INSTRUCTION:
Write out the data exactly, please, and omit the pictures.

DATASET RECORDS:
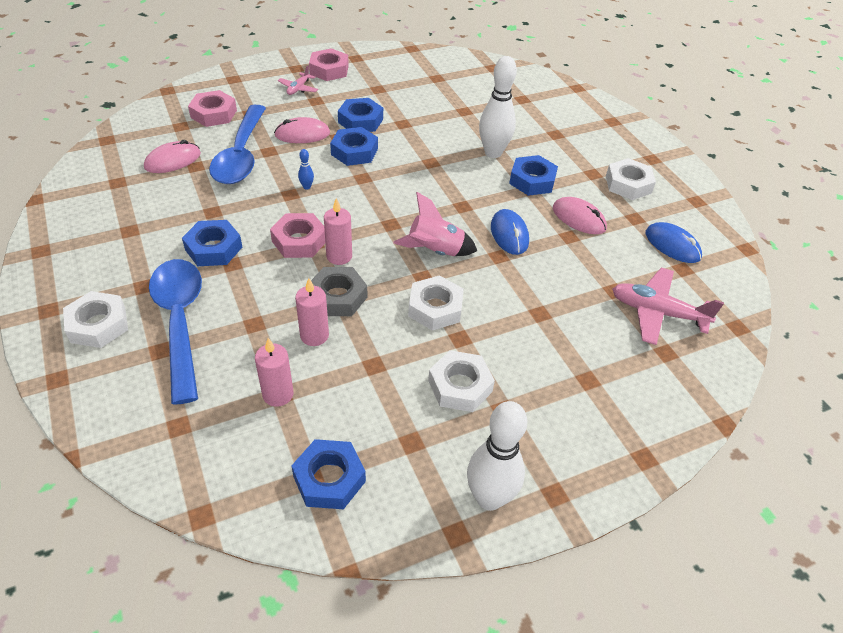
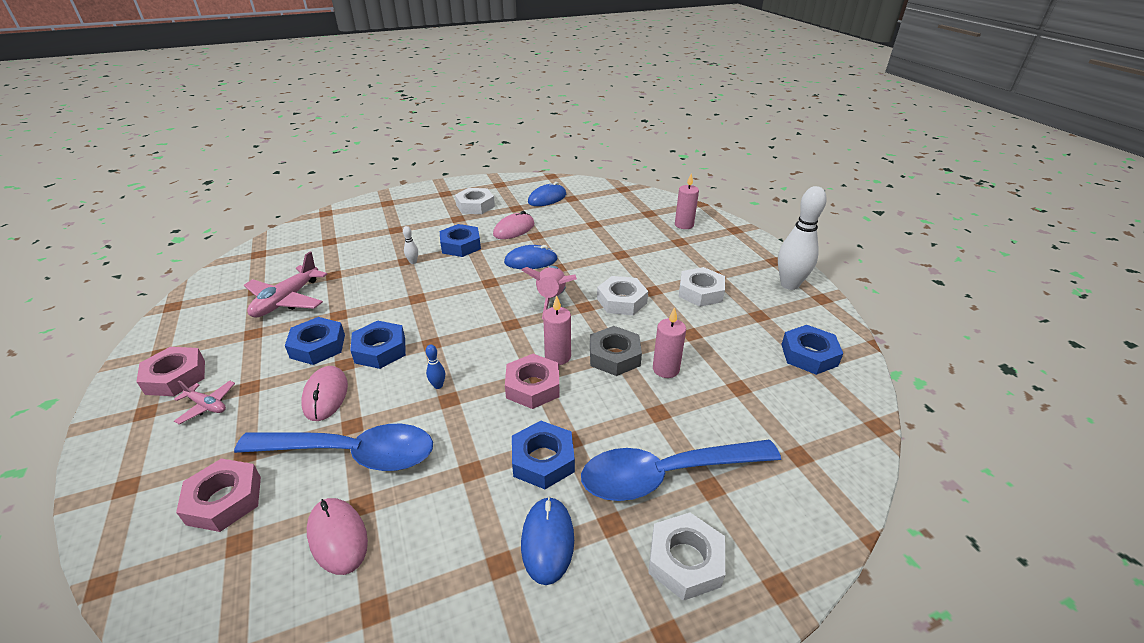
camera: 85 degrees left, 10 degrees down
pink candle [255,338,293,407] -> pink candle moved to [675,174,699,229]
white bowling pin [479,56,517,158] -> white bowling pin [403,226,418,264], size x0.41
pink plane [612,268,724,345] -> pink plane moved to [244,252,328,318]
none -> blue mouse [521,496,574,585]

RESULT OF THIS TASK:
camera: 85 degrees left, 10 degrees down
pink candle [255,338,293,407] -> pink candle moved to [675,174,699,229]
white bowling pin [479,56,517,158] -> white bowling pin [403,226,418,264], size x0.41
pink plane [612,268,724,345] -> pink plane moved to [244,252,328,318]
none -> blue mouse [521,496,574,585]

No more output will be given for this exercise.